[Object change listings]
• • • • •
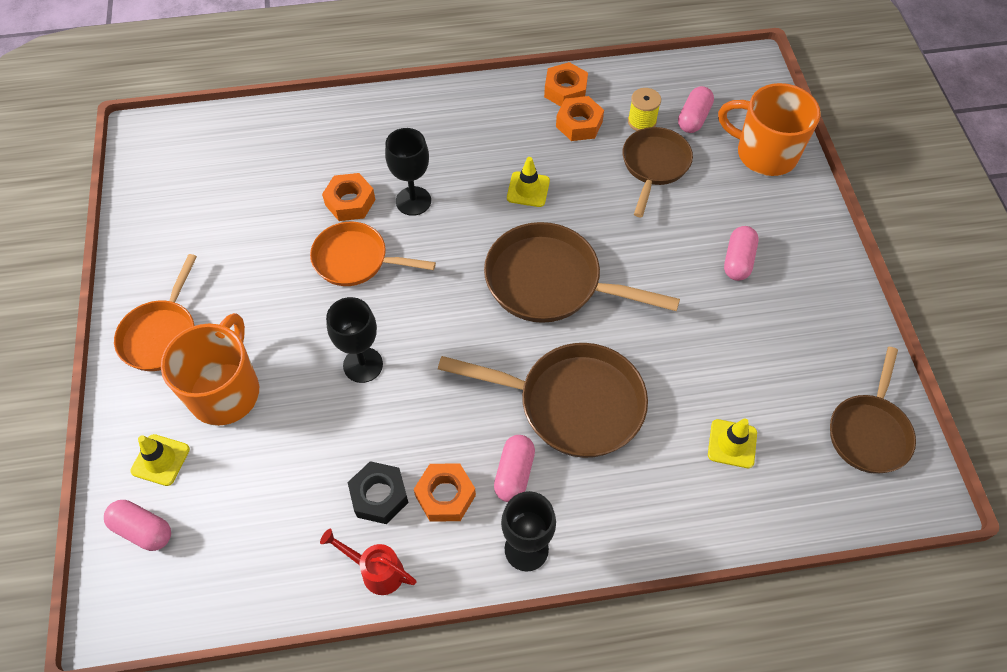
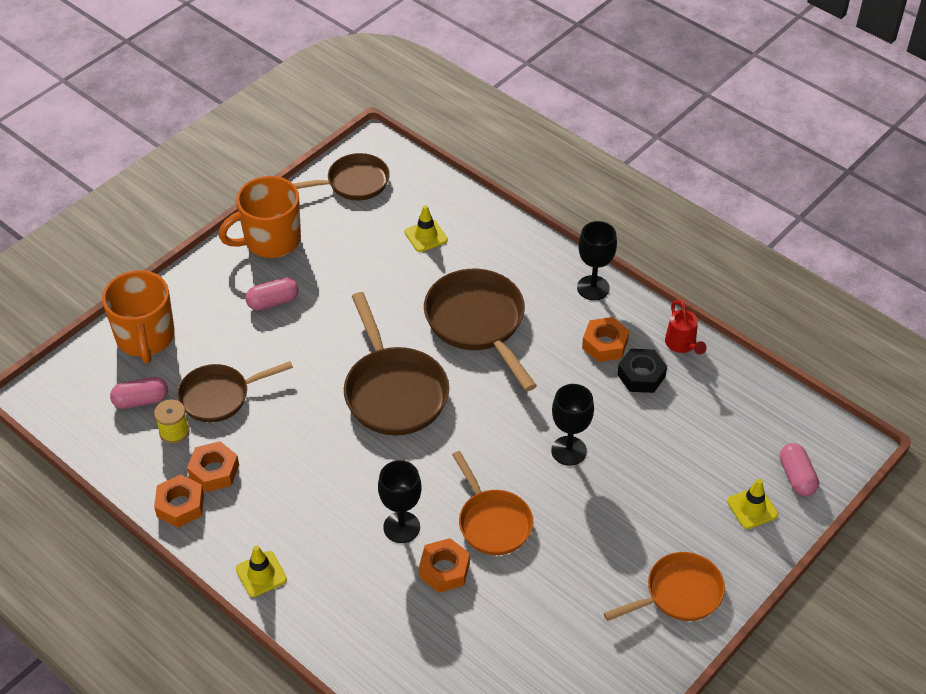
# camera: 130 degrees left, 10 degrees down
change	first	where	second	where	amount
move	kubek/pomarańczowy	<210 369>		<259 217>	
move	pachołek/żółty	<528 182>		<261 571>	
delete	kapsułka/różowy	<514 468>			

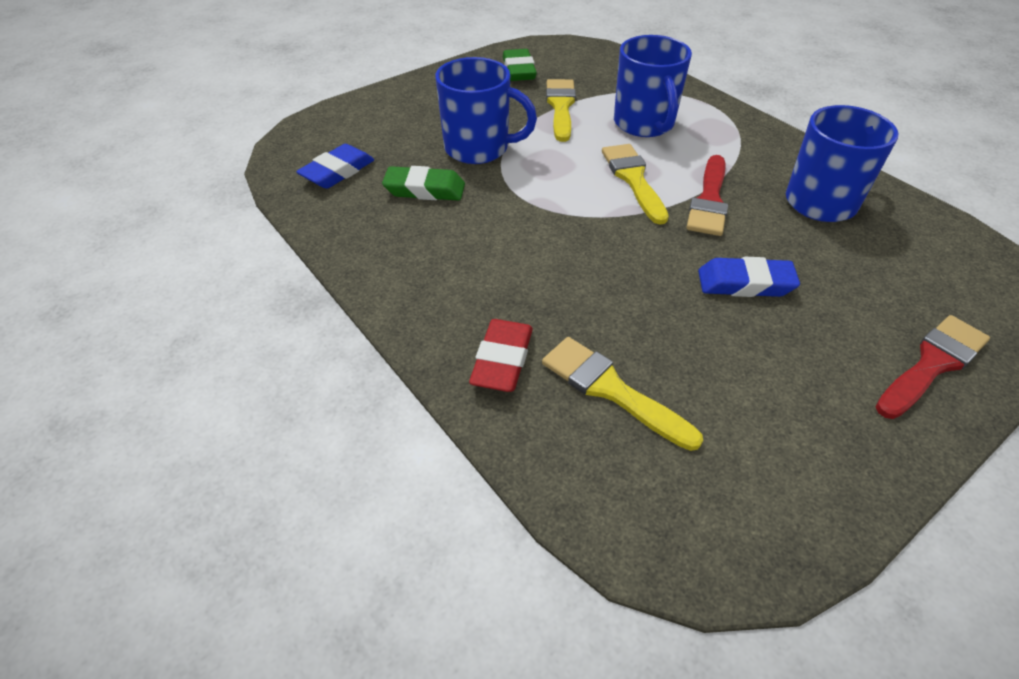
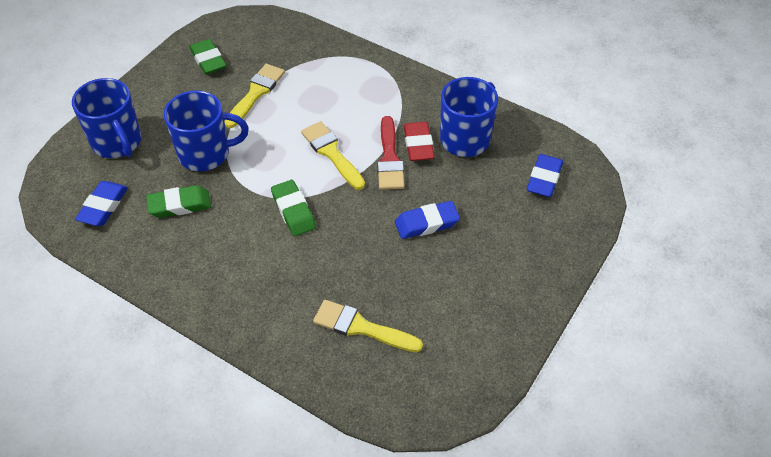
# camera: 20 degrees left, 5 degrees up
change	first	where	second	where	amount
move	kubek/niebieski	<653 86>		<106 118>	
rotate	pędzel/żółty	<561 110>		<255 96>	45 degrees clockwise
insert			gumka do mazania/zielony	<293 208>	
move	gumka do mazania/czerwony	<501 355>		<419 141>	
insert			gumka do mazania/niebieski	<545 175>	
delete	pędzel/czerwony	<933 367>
• • • • •
→ **What is being asked**: Each line of the data that holds the word "czerwony" should be copied.

→ **Output of the exercise**:
move	gumka do mazania/czerwony	<501 355>		<419 141>	
delete	pędzel/czerwony	<933 367>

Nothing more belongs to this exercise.